### [Exercise instructions]
Only these lines of the data below are wanted: the one with "webinar_7 - Files: [226,196,586,482]", the one with "Toria Music: [36,65,257,204] -> none, closed", and any lines between them, each repeated exactly.

### [Provided material]
Start of Block
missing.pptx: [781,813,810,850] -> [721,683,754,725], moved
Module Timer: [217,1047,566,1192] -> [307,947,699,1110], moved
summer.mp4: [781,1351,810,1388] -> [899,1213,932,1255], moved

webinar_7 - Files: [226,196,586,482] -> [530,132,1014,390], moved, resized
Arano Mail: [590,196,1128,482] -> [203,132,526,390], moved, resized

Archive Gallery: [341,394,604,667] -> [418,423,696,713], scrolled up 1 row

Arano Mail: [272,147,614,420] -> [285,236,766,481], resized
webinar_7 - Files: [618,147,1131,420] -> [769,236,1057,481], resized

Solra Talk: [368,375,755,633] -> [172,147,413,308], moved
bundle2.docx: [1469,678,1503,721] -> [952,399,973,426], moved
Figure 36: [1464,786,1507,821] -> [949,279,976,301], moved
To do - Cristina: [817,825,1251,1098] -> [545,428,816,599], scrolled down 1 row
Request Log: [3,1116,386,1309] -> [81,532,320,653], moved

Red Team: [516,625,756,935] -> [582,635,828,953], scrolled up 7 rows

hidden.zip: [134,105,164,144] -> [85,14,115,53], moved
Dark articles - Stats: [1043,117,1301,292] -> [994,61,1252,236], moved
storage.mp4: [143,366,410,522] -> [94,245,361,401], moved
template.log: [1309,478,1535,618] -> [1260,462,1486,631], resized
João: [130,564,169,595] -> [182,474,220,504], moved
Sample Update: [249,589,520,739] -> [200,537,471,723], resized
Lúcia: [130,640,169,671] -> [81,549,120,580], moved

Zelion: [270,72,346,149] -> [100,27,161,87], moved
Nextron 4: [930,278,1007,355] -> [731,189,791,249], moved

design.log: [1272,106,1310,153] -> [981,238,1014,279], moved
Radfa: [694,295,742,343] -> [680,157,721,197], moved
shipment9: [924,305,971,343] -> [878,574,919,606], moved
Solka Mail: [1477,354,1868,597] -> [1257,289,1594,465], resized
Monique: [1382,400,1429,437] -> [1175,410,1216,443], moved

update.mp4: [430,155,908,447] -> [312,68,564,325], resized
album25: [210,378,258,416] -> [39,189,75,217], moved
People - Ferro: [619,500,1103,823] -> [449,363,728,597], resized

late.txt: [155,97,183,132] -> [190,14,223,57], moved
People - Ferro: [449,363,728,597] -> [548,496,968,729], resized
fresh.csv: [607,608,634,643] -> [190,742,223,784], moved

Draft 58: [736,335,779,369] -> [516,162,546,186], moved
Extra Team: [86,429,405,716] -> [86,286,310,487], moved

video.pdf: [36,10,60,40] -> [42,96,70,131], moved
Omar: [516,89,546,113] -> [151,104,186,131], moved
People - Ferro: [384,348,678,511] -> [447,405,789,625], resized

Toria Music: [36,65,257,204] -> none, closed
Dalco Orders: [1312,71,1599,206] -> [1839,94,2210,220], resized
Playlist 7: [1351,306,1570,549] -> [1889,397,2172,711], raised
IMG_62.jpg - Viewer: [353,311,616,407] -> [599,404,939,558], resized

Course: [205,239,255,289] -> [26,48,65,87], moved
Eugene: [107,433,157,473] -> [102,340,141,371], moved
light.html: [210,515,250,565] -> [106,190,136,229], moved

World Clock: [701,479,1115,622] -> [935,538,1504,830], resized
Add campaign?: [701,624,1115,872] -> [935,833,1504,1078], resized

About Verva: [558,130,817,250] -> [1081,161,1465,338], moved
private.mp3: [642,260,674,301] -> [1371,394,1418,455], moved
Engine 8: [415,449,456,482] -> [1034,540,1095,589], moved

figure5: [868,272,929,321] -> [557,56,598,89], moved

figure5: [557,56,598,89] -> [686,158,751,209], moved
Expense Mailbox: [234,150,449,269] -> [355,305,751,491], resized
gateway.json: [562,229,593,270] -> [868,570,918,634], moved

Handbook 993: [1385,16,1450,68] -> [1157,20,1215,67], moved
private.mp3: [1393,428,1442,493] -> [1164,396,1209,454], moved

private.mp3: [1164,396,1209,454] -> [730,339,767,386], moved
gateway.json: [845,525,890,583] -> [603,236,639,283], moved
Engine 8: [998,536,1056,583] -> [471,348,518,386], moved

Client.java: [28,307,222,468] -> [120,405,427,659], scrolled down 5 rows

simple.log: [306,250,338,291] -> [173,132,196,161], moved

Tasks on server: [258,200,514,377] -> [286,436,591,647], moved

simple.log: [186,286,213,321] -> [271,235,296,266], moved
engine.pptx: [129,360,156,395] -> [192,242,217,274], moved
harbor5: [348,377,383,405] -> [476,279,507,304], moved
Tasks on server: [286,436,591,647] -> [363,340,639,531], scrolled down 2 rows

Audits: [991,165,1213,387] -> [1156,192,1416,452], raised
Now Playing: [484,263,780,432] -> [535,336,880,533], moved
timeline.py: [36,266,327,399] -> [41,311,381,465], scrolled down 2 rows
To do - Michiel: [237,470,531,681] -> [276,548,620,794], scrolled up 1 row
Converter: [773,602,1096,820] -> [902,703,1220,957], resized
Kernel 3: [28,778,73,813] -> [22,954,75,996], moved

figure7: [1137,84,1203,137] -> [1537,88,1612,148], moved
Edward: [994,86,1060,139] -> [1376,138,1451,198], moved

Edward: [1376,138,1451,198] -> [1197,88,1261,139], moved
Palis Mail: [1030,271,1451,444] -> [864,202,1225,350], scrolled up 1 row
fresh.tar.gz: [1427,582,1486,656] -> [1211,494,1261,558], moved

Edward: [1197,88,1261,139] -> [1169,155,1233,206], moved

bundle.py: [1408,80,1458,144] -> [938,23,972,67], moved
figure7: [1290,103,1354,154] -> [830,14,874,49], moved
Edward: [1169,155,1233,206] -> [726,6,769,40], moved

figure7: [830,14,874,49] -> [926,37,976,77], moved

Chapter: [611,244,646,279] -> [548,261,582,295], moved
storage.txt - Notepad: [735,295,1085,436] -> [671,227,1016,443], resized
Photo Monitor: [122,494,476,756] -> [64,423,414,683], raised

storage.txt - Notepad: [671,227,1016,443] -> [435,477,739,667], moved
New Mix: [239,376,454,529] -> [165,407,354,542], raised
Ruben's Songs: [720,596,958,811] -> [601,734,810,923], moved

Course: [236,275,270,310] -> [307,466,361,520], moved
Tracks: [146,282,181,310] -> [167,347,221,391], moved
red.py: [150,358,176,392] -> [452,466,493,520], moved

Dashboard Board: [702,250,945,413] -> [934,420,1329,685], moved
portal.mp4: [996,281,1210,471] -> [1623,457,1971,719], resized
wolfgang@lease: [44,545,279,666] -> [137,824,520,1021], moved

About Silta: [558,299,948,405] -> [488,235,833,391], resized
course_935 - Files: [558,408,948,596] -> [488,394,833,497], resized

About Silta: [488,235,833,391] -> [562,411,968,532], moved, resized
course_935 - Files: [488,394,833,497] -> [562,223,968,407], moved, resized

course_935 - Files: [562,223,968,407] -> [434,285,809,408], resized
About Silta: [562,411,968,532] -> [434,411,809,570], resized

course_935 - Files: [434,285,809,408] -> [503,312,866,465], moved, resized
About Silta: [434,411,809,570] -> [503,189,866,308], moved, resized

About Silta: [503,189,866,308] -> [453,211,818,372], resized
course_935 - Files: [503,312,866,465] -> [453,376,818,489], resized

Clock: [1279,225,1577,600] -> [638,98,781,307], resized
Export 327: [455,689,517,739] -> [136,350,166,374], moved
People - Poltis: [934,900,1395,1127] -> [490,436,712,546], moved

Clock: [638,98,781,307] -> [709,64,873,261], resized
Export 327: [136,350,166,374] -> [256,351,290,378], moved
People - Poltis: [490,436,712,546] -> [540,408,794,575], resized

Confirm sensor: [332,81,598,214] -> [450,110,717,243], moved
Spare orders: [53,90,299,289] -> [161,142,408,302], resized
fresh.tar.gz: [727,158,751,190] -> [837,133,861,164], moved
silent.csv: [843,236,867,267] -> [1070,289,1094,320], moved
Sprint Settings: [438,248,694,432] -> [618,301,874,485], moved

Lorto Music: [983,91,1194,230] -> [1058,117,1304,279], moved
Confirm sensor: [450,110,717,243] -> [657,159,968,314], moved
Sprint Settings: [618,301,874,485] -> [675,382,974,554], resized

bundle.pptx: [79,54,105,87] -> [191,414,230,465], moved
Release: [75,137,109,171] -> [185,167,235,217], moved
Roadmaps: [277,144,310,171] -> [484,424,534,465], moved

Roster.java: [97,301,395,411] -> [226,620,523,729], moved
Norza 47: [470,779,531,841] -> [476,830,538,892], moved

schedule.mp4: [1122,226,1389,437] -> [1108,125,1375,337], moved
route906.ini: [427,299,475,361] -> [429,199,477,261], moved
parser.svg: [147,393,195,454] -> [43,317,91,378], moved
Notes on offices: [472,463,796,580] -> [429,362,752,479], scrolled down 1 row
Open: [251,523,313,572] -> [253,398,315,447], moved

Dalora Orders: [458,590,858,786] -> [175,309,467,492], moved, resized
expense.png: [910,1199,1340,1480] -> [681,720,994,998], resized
End of Block
### [Solution to this task]
webinar_7 - Files: [226,196,586,482] -> [530,132,1014,390], moved, resized
Arano Mail: [590,196,1128,482] -> [203,132,526,390], moved, resized

Archive Gallery: [341,394,604,667] -> [418,423,696,713], scrolled up 1 row

Arano Mail: [272,147,614,420] -> [285,236,766,481], resized
webinar_7 - Files: [618,147,1131,420] -> [769,236,1057,481], resized

Solra Talk: [368,375,755,633] -> [172,147,413,308], moved
bundle2.docx: [1469,678,1503,721] -> [952,399,973,426], moved
Figure 36: [1464,786,1507,821] -> [949,279,976,301], moved
To do - Cristina: [817,825,1251,1098] -> [545,428,816,599], scrolled down 1 row
Request Log: [3,1116,386,1309] -> [81,532,320,653], moved

Red Team: [516,625,756,935] -> [582,635,828,953], scrolled up 7 rows

hidden.zip: [134,105,164,144] -> [85,14,115,53], moved
Dark articles - Stats: [1043,117,1301,292] -> [994,61,1252,236], moved
storage.mp4: [143,366,410,522] -> [94,245,361,401], moved
template.log: [1309,478,1535,618] -> [1260,462,1486,631], resized
João: [130,564,169,595] -> [182,474,220,504], moved
Sample Update: [249,589,520,739] -> [200,537,471,723], resized
Lúcia: [130,640,169,671] -> [81,549,120,580], moved

Zelion: [270,72,346,149] -> [100,27,161,87], moved
Nextron 4: [930,278,1007,355] -> [731,189,791,249], moved

design.log: [1272,106,1310,153] -> [981,238,1014,279], moved
Radfa: [694,295,742,343] -> [680,157,721,197], moved
shipment9: [924,305,971,343] -> [878,574,919,606], moved
Solka Mail: [1477,354,1868,597] -> [1257,289,1594,465], resized
Monique: [1382,400,1429,437] -> [1175,410,1216,443], moved

update.mp4: [430,155,908,447] -> [312,68,564,325], resized
album25: [210,378,258,416] -> [39,189,75,217], moved
People - Ferro: [619,500,1103,823] -> [449,363,728,597], resized

late.txt: [155,97,183,132] -> [190,14,223,57], moved
People - Ferro: [449,363,728,597] -> [548,496,968,729], resized
fresh.csv: [607,608,634,643] -> [190,742,223,784], moved

Draft 58: [736,335,779,369] -> [516,162,546,186], moved
Extra Team: [86,429,405,716] -> [86,286,310,487], moved

video.pdf: [36,10,60,40] -> [42,96,70,131], moved
Omar: [516,89,546,113] -> [151,104,186,131], moved
People - Ferro: [384,348,678,511] -> [447,405,789,625], resized

Toria Music: [36,65,257,204] -> none, closed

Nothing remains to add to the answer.